| EXERCISE PROMPT |
Give back every record exactly, with its pictures left out.

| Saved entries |
[Start of section]

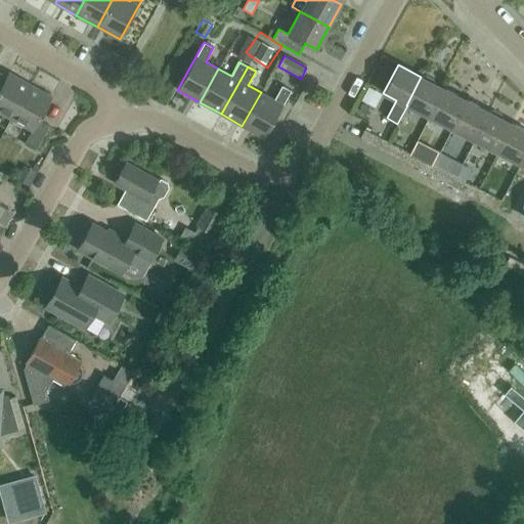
[(0,113),(10,119),(31,84),(9,73),(0,88),(0,113)]
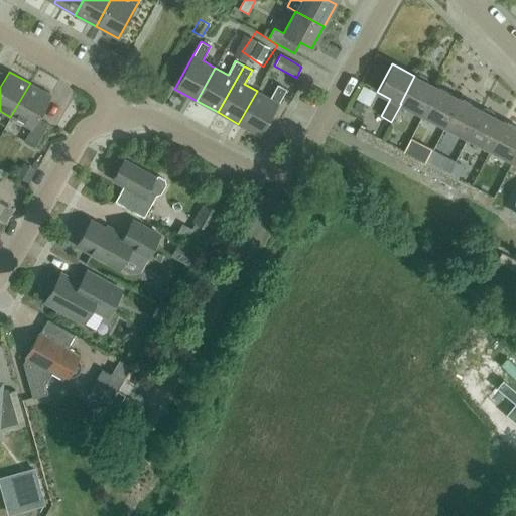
[(422,115),(436,87),(427,82),(426,79),(419,75),(415,76),(414,76),(400,104),(401,104),(422,115)]
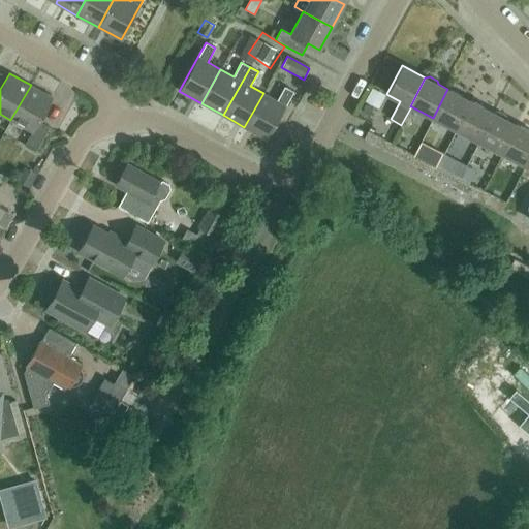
[(31,85),(10,120),(32,132),(24,146),(35,152),(50,127),(39,121),(52,97),(31,85)]
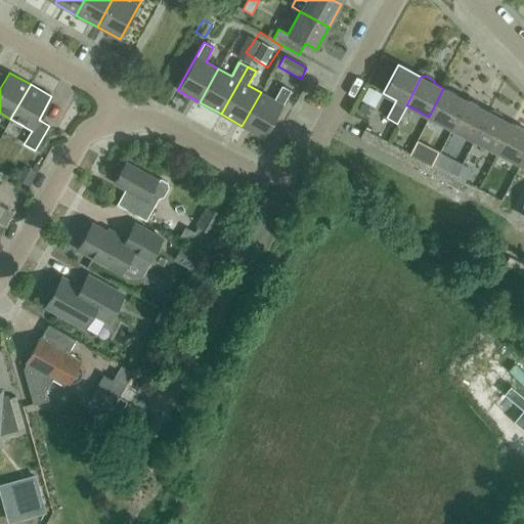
[(261,92),(242,126),(264,138),(291,90),(281,86),(274,99),(261,92)]
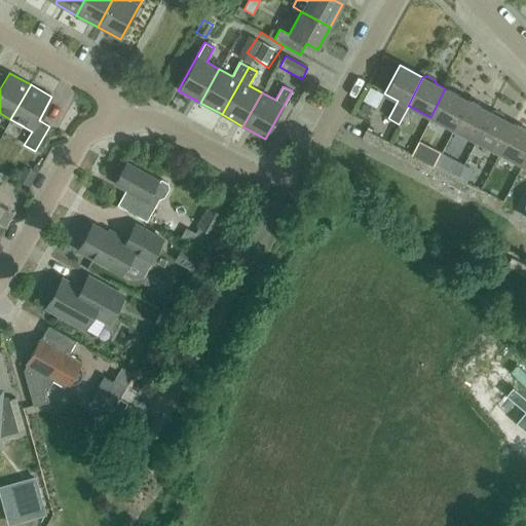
[(453,129),(468,101),(445,88),(430,117),(453,129)]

[End of section]

| EXERCISE ANSWER |
[(0,113),(10,119),(31,84),(9,73),(0,88),(0,113)]
[(422,115),(436,87),(427,82),(426,79),(419,75),(415,76),(414,76),(400,104),(401,104),(422,115)]
[(31,85),(10,120),(32,132),(24,146),(35,152),(50,127),(39,121),(52,97),(31,85)]
[(261,92),(242,126),(264,138),(291,90),(281,86),(274,99),(261,92)]
[(453,129),(468,101),(445,88),(430,117),(453,129)]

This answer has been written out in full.